▶ [Task instructions]:
Print out the data below in full and exactly, skipping the pictures.

▶ [Data segment]:
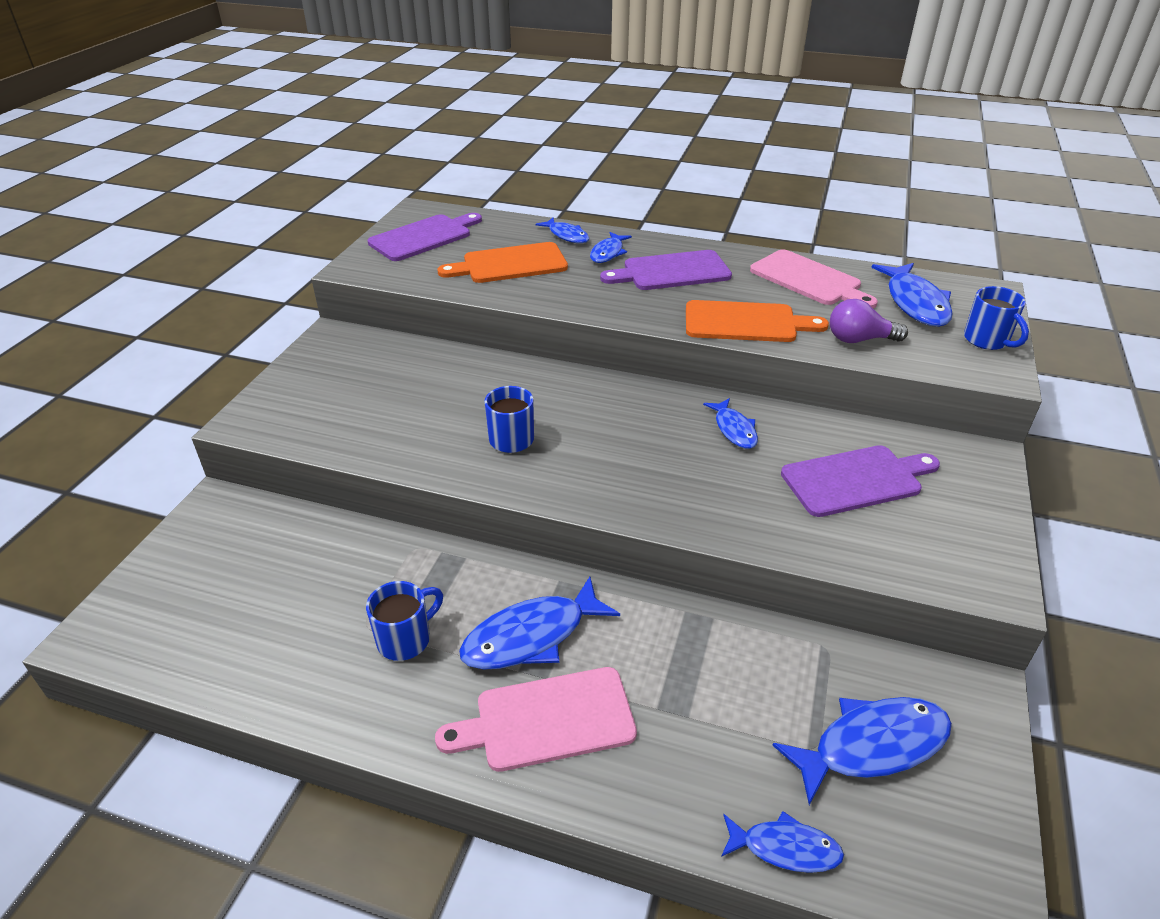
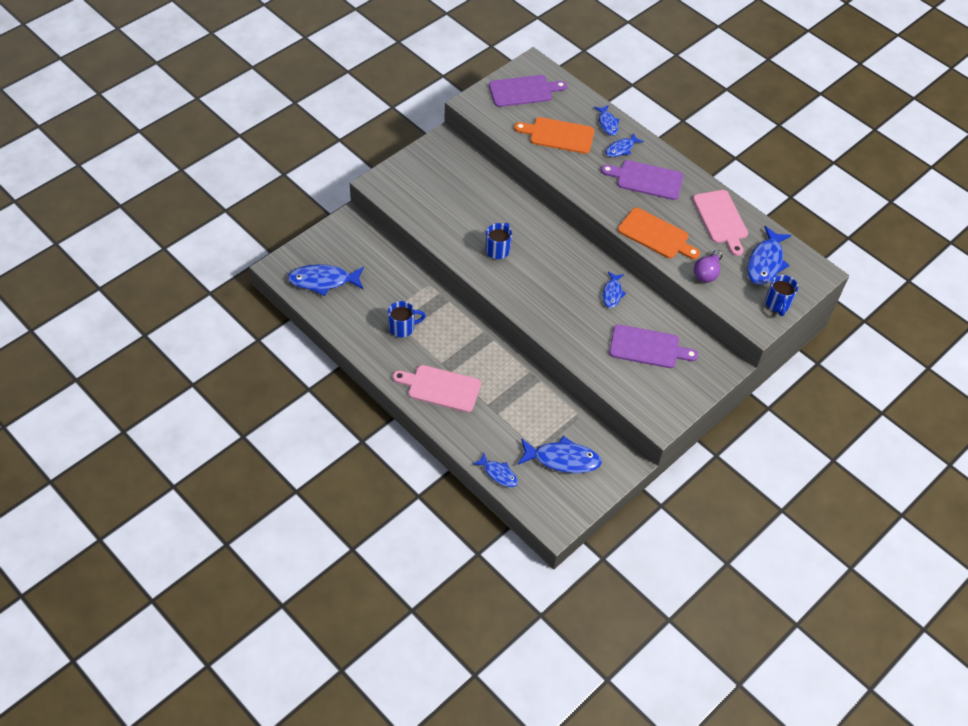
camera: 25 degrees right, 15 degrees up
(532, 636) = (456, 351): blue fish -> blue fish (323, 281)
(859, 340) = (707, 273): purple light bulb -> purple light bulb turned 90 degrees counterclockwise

▶ [Response area]:
camera: 25 degrees right, 15 degrees up
(532, 636) = (456, 351): blue fish -> blue fish (323, 281)
(859, 340) = (707, 273): purple light bulb -> purple light bulb turned 90 degrees counterclockwise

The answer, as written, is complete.